About this exercise: In the entries below, begin at the line with "camera: 80 degrees right, 5 degrees down" and stop after the line with "black plane [45,165,110,207]"; output those lines exactly and omit the pictures.

Data extracts:

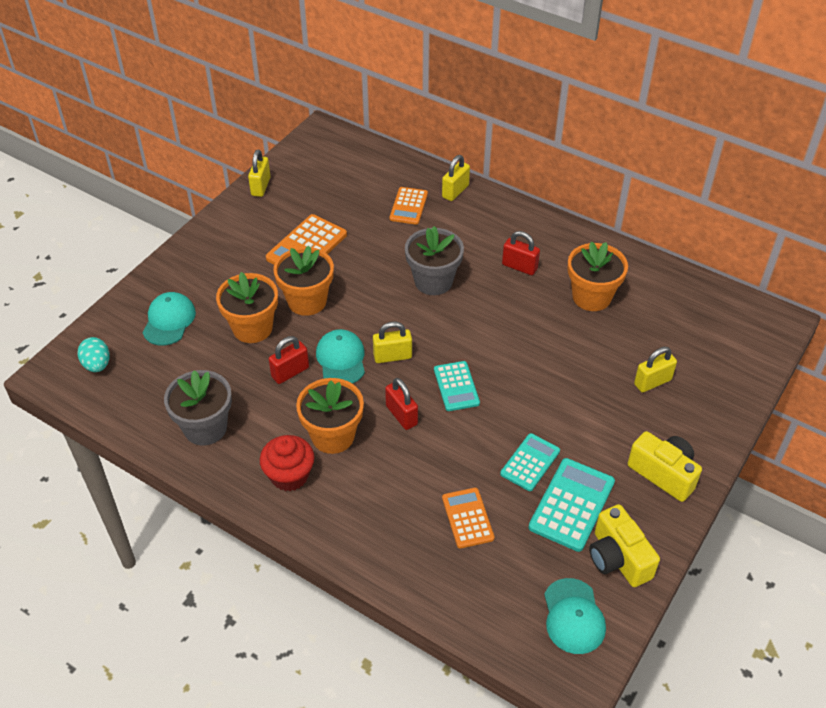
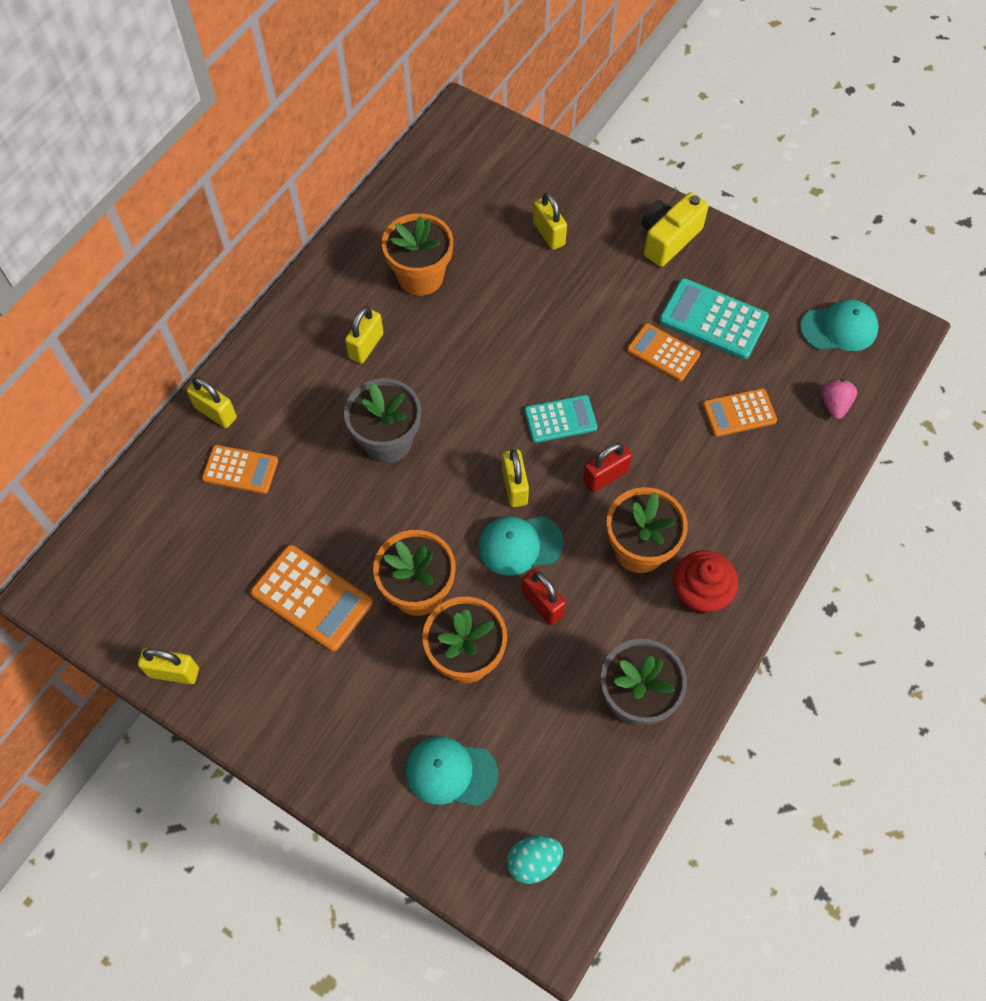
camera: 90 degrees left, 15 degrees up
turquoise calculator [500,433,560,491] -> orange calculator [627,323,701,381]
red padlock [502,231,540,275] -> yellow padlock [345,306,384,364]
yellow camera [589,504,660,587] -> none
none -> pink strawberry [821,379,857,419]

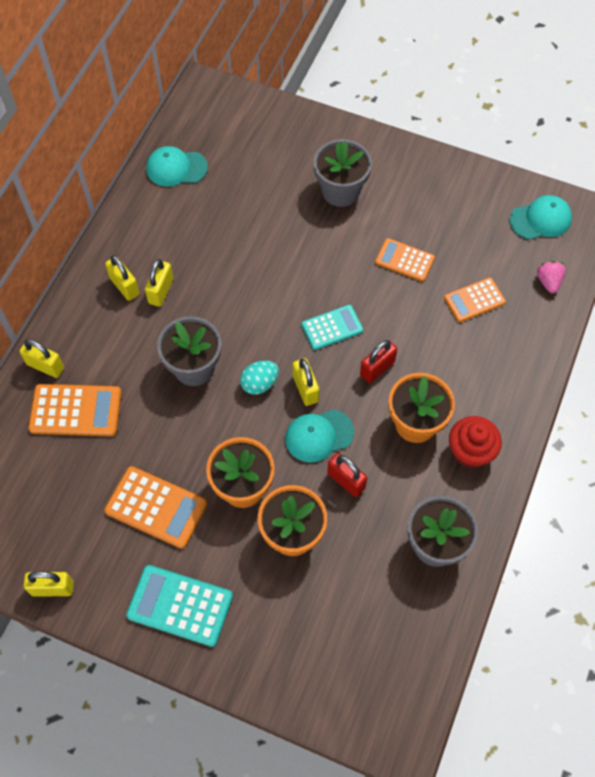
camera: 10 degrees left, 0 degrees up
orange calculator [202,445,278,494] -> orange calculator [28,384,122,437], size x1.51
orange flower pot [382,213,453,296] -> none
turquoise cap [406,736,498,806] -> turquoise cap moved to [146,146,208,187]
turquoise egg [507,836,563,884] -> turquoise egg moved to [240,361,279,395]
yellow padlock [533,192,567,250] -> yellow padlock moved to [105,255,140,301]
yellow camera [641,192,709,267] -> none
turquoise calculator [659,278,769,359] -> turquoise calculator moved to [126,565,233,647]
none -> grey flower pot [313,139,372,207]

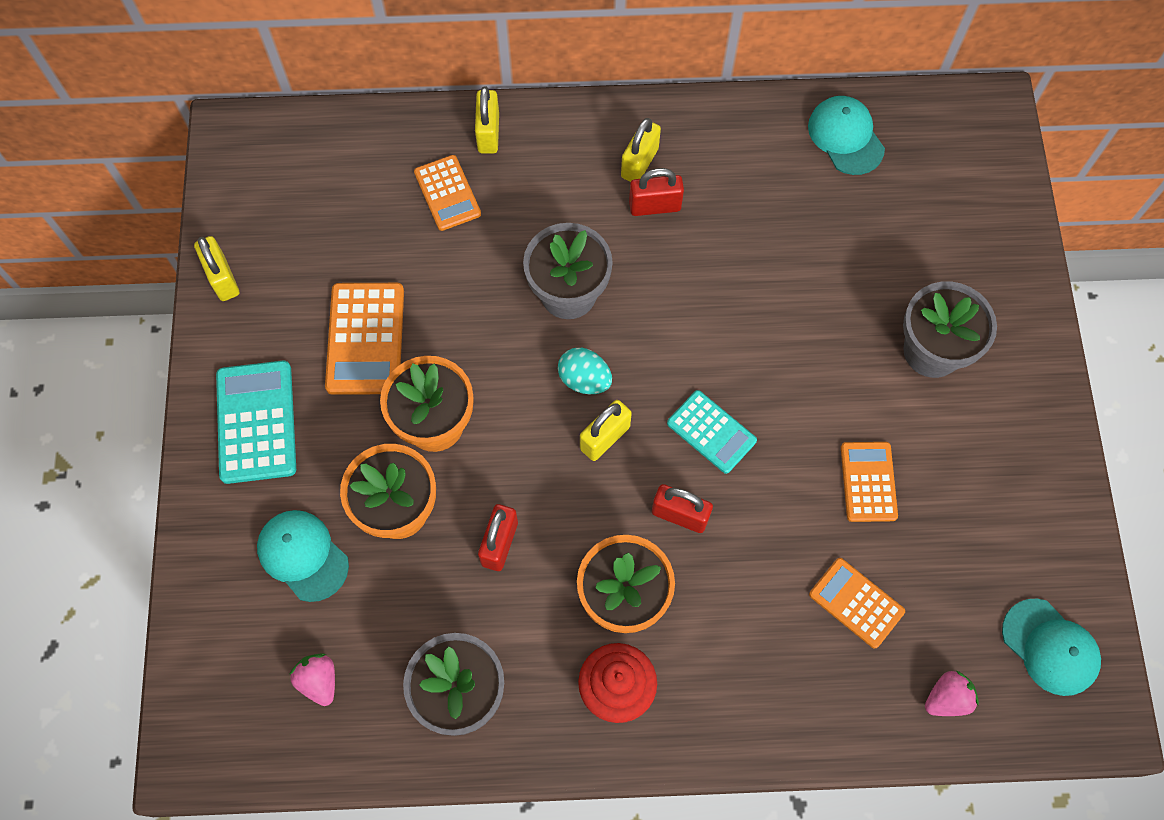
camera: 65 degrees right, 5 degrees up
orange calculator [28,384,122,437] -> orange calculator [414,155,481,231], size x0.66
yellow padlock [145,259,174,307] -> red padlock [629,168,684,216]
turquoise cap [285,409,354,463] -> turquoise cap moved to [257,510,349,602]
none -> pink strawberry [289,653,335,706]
...
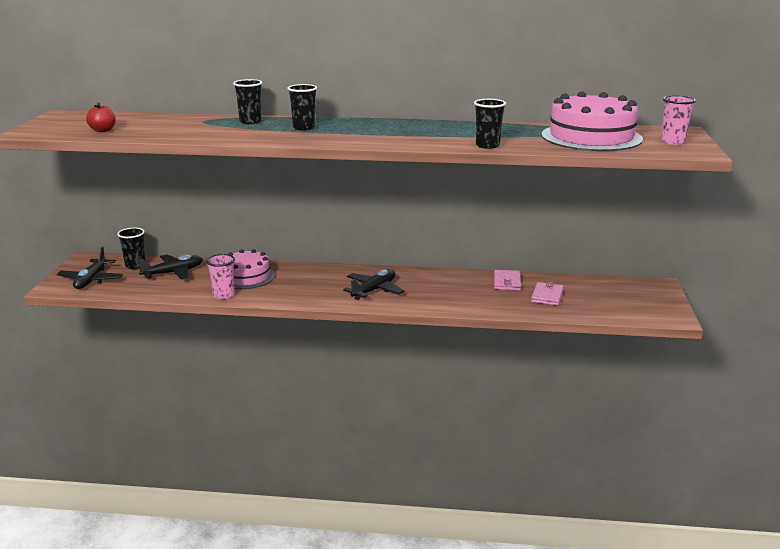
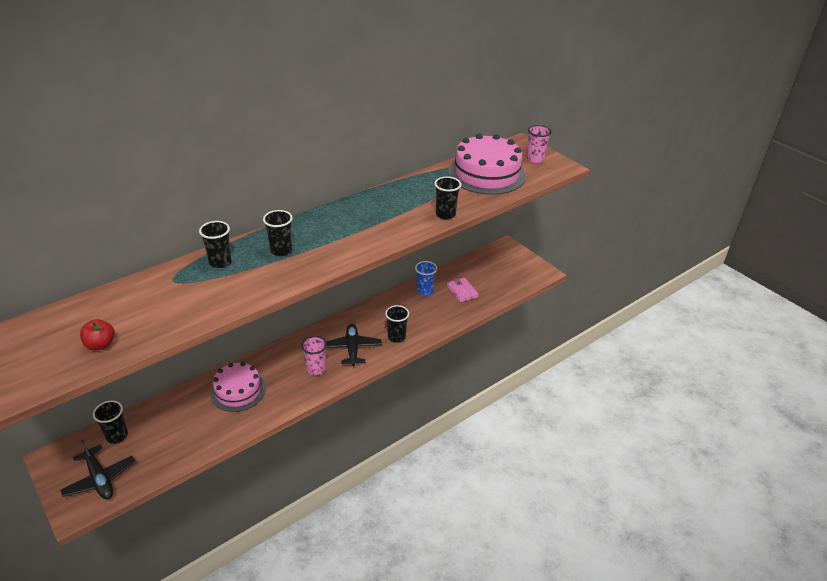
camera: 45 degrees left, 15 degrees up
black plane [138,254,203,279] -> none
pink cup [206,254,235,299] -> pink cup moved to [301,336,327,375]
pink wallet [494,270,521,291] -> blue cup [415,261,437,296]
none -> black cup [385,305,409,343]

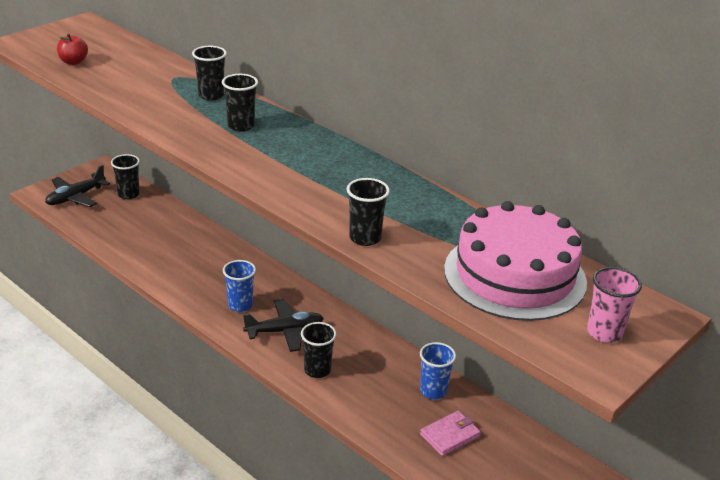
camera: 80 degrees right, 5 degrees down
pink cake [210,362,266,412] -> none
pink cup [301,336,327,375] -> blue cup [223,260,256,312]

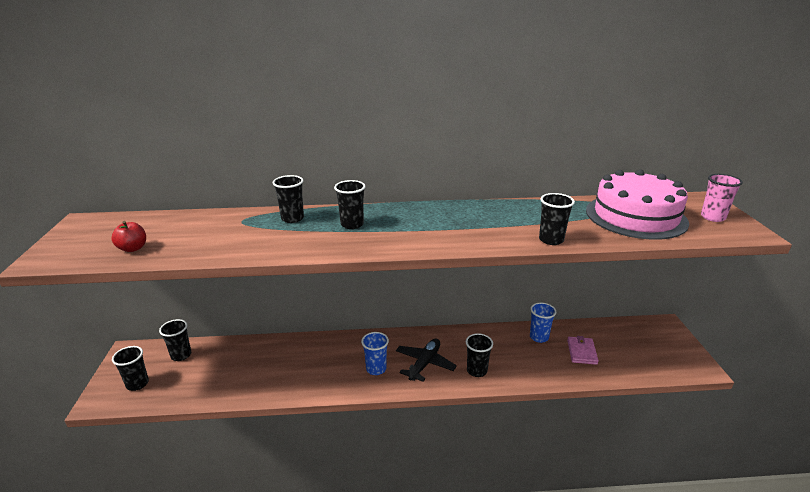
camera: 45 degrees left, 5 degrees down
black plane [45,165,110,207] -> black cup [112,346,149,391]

Result:
camera: 80 degrees right, 5 degrees down
pink cake [210,362,266,412] -> none
pink cup [301,336,327,375] -> blue cup [223,260,256,312]

camera: 45 degrees left, 5 degrees down
black plane [45,165,110,207] -> black cup [112,346,149,391]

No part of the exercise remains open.